Stop after the line that contains "RADIO3: RFM69 -> SX1278"; until then, restate each line of the entries word for word from the very first.
START Supplied material
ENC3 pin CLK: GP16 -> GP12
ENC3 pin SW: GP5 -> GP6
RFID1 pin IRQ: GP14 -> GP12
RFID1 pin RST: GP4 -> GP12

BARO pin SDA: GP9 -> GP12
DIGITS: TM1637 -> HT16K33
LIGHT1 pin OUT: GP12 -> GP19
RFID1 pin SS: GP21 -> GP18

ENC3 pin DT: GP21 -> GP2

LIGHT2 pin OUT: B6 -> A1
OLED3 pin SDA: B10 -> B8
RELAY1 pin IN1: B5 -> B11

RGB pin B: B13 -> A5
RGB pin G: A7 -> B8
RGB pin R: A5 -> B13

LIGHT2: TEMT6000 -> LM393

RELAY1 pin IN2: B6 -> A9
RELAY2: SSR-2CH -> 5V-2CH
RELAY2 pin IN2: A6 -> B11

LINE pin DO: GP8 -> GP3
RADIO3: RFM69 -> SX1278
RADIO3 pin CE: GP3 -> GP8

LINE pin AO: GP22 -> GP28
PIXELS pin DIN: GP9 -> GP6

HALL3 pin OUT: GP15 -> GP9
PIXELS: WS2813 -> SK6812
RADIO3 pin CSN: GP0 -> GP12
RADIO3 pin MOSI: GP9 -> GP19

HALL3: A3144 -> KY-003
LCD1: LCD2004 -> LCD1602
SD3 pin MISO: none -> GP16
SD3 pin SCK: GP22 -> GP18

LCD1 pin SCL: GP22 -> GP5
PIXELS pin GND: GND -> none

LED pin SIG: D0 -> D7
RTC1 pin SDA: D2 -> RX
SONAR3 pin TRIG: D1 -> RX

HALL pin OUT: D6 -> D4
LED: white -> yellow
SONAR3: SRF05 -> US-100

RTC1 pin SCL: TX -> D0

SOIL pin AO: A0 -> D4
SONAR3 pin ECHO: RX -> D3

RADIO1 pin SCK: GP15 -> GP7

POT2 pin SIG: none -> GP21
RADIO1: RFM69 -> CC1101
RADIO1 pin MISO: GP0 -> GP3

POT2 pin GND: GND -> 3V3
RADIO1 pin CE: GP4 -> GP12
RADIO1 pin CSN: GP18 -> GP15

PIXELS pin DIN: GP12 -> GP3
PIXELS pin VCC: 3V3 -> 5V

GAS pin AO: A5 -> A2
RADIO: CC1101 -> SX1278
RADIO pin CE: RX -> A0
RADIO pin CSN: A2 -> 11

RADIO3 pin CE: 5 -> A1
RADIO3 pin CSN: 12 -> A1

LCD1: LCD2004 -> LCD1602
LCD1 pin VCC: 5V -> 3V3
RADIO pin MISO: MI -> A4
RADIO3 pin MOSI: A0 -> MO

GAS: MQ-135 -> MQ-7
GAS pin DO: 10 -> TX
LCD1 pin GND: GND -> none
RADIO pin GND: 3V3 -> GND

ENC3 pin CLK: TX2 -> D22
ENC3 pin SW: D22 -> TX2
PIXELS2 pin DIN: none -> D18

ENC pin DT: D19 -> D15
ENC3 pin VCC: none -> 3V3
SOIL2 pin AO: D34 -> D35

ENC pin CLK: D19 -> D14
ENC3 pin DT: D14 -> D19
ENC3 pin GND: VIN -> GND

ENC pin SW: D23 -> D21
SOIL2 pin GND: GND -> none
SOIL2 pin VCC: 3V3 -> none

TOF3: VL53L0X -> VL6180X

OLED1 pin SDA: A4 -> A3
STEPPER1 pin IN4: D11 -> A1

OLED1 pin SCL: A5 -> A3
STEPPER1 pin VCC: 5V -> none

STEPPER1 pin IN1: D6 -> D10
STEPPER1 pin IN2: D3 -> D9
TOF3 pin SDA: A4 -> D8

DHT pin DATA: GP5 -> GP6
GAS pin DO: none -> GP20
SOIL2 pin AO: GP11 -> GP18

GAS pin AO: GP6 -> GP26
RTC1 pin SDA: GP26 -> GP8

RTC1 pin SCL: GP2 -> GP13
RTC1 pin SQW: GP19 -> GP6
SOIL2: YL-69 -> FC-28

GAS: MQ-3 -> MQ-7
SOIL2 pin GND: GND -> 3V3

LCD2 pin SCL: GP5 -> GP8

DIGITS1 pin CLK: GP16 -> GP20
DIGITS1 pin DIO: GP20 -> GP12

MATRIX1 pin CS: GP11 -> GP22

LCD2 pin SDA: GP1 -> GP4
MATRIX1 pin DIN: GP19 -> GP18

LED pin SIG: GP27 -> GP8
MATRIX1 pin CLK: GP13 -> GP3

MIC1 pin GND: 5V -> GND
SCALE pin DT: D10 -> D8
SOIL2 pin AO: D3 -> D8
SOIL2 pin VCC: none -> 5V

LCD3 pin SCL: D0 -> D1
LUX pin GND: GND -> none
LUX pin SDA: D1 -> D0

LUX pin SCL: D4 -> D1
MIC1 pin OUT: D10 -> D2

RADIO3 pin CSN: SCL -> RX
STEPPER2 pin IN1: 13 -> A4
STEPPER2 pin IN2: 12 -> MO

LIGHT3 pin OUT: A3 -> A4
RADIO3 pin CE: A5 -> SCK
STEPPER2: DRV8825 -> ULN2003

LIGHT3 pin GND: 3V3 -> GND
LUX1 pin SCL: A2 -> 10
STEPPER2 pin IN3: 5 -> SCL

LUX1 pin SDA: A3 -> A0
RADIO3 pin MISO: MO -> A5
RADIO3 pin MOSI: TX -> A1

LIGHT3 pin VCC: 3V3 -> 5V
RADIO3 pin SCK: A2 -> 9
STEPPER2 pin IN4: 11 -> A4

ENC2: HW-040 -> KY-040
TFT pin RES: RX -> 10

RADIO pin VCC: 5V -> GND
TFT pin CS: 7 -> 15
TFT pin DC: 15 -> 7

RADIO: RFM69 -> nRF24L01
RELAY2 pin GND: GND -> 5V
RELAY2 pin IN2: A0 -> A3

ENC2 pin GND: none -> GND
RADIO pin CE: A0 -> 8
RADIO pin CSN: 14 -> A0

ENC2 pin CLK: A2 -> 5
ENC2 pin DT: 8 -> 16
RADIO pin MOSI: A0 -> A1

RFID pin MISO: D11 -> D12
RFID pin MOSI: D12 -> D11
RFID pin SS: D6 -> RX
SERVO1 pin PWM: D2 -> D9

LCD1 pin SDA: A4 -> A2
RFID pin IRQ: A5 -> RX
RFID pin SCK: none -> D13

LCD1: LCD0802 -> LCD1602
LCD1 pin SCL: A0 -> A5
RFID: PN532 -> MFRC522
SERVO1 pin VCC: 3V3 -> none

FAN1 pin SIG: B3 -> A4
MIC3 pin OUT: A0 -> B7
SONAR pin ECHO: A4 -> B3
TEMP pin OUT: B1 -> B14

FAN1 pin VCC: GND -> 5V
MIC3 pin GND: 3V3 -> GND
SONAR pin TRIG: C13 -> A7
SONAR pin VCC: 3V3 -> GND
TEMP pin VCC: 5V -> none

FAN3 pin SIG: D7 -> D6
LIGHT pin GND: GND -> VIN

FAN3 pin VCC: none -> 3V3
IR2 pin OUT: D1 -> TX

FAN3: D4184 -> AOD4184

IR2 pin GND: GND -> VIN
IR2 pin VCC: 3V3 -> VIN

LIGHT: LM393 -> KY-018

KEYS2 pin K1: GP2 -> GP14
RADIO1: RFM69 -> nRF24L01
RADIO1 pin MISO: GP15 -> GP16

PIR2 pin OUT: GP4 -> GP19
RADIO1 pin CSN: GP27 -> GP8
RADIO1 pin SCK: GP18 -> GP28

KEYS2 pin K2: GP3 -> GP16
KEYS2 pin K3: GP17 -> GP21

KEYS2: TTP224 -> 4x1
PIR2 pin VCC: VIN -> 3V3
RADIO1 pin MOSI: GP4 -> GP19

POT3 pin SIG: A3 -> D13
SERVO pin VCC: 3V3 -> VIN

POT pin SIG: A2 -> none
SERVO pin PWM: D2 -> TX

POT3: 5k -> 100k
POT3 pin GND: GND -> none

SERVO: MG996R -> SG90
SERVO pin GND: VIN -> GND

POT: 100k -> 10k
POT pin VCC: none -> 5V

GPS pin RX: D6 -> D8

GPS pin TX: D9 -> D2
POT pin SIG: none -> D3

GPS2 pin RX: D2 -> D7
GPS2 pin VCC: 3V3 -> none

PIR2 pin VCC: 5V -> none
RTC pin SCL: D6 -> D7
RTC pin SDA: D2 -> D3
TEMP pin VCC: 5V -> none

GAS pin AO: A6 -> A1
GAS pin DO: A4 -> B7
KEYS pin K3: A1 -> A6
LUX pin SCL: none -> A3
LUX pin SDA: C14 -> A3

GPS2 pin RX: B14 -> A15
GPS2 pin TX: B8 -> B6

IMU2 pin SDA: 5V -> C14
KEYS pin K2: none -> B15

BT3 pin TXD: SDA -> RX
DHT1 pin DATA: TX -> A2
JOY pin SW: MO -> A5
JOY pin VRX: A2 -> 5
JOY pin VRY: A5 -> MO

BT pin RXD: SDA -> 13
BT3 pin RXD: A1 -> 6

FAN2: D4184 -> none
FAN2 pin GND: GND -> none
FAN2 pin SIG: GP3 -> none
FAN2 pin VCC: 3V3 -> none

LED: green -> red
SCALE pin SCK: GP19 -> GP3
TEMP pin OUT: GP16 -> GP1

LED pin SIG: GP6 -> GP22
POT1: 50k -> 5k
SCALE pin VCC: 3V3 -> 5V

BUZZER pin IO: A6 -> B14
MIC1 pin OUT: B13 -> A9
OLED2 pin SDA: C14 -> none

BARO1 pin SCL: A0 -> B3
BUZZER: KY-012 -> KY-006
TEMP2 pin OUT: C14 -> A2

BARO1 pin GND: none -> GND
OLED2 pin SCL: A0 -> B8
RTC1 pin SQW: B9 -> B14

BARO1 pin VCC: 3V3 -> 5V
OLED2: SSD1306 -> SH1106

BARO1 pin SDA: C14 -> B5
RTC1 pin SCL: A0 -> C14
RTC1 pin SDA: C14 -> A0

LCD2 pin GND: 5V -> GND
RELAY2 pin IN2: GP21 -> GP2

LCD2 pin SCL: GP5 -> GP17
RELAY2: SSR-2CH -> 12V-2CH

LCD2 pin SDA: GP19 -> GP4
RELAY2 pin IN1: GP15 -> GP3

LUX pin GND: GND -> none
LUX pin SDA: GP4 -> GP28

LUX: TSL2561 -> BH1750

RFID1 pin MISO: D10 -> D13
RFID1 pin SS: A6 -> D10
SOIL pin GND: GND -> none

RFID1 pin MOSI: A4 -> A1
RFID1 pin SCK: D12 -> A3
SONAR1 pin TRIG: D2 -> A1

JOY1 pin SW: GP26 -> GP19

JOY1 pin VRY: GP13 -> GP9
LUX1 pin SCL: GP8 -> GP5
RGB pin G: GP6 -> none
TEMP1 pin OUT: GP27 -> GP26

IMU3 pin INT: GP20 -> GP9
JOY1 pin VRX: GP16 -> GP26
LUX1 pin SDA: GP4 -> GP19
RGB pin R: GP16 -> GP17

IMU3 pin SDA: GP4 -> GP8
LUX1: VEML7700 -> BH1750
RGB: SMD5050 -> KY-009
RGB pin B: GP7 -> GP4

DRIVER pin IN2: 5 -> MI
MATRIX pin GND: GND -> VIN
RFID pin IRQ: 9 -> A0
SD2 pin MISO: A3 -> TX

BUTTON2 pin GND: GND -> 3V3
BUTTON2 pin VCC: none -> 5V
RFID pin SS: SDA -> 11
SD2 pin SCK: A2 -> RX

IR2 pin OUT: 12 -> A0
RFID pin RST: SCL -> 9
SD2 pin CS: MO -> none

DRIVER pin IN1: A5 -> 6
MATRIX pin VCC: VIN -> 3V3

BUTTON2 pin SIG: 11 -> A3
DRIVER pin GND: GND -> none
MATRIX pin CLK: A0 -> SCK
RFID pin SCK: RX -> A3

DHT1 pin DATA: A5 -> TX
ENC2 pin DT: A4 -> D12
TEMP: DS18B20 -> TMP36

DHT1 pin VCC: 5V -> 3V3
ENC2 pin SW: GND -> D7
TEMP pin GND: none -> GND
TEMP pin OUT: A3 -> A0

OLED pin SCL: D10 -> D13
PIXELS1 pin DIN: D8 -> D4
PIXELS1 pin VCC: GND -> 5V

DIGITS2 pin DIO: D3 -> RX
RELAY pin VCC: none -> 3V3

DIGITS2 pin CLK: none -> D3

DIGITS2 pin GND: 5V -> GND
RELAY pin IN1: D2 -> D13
END Supplied material
# Result for this task:
ENC3 pin CLK: GP16 -> GP12
ENC3 pin SW: GP5 -> GP6
RFID1 pin IRQ: GP14 -> GP12
RFID1 pin RST: GP4 -> GP12

BARO pin SDA: GP9 -> GP12
DIGITS: TM1637 -> HT16K33
LIGHT1 pin OUT: GP12 -> GP19
RFID1 pin SS: GP21 -> GP18

ENC3 pin DT: GP21 -> GP2

LIGHT2 pin OUT: B6 -> A1
OLED3 pin SDA: B10 -> B8
RELAY1 pin IN1: B5 -> B11

RGB pin B: B13 -> A5
RGB pin G: A7 -> B8
RGB pin R: A5 -> B13

LIGHT2: TEMT6000 -> LM393

RELAY1 pin IN2: B6 -> A9
RELAY2: SSR-2CH -> 5V-2CH
RELAY2 pin IN2: A6 -> B11

LINE pin DO: GP8 -> GP3
RADIO3: RFM69 -> SX1278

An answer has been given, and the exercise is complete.